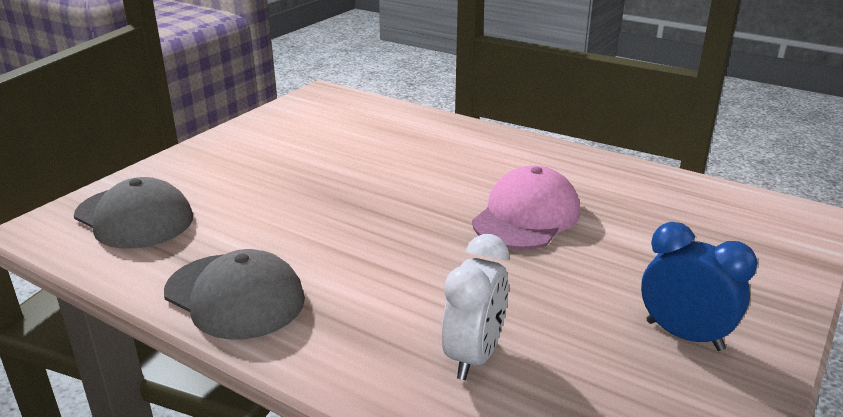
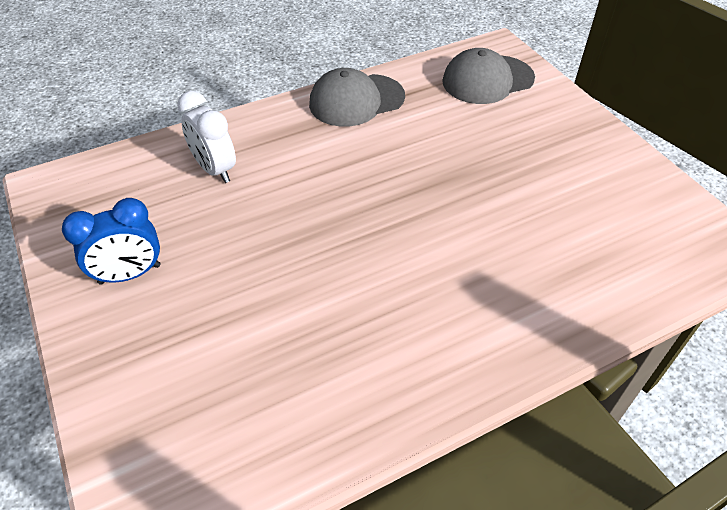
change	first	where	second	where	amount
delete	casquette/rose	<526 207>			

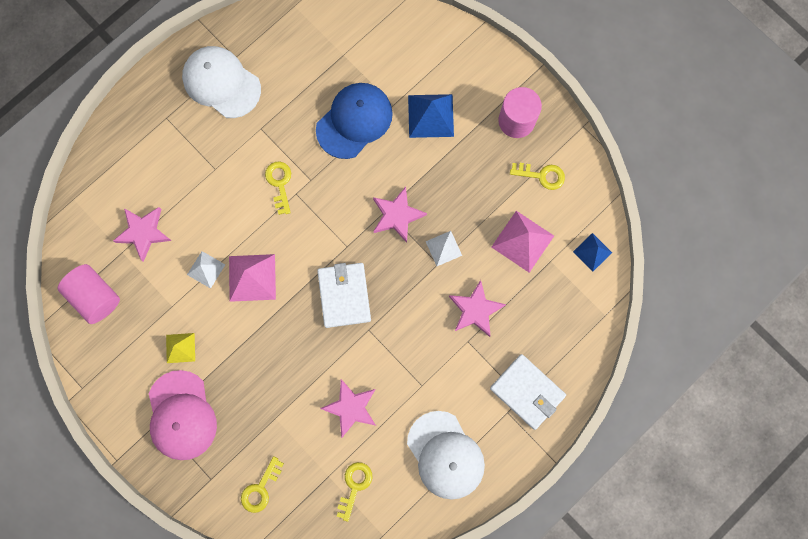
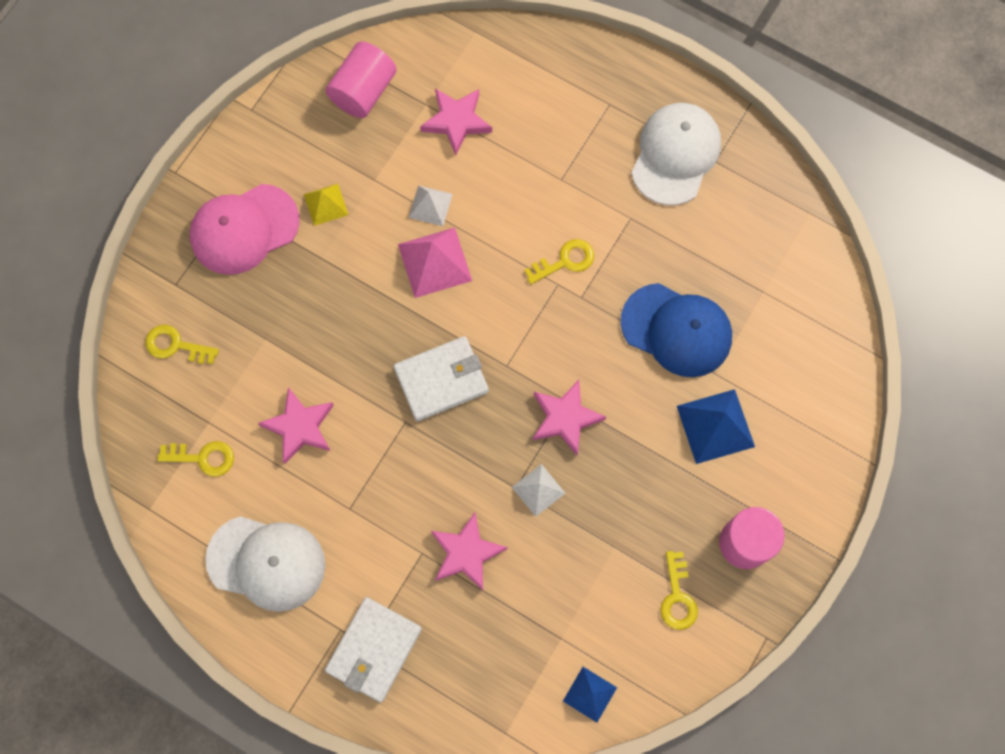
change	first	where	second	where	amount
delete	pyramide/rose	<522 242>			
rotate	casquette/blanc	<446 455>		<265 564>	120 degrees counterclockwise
^^^^^^^^^^^^^^^^
### [Problem details]
Pictures are to be left out. Everything else in the records above gets repeated exactly.

### [Written answer]
change	first	where	second	where	amount
delete	casquette/rose	<526 207>			

change	first	where	second	where	amount
delete	pyramide/rose	<522 242>			
rotate	casquette/blanc	<446 455>		<265 564>	120 degrees counterclockwise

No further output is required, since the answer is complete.